* Task description
Copy each line of the following data that contains "rocket".

(Object correspondence data)
---*---

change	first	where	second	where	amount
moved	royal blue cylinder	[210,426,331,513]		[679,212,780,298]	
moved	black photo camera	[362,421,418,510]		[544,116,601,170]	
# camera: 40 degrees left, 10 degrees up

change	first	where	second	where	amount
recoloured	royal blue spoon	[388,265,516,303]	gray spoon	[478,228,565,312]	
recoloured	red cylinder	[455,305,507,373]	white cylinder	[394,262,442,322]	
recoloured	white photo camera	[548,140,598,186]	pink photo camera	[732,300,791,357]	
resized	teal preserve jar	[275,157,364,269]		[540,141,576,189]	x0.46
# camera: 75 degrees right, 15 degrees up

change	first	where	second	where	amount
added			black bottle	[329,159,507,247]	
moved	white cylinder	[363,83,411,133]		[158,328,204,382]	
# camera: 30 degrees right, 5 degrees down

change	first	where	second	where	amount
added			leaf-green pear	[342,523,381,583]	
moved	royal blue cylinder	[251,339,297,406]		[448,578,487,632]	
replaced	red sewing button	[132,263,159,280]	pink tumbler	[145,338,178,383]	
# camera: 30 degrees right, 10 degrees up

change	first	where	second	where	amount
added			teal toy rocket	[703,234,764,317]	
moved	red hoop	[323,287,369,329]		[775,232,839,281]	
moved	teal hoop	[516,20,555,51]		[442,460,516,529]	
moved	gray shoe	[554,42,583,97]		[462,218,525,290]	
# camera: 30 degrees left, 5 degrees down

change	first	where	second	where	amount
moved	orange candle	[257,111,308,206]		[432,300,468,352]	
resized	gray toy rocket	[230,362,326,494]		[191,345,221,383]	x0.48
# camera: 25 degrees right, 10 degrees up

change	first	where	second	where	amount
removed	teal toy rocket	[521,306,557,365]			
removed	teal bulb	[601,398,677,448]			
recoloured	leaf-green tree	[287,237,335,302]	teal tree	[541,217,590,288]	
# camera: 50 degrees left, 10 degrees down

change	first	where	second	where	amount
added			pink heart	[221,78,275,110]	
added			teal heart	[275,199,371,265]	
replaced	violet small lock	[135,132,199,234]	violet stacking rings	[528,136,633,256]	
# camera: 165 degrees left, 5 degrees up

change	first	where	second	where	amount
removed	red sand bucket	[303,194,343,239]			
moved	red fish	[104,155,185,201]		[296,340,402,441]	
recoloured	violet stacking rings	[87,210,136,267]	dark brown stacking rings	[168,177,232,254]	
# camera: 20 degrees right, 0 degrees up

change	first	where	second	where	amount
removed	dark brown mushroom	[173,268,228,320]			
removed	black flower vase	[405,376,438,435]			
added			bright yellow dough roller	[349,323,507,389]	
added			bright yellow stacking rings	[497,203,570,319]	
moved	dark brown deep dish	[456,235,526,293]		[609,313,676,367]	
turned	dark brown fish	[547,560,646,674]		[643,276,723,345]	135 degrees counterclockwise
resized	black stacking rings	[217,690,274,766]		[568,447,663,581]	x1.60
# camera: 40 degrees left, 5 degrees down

---*---

* Answer to the exercise
added			teal toy rocket	[703,234,764,317]	
resized	gray toy rocket	[230,362,326,494]		[191,345,221,383]	x0.48
removed	teal toy rocket	[521,306,557,365]			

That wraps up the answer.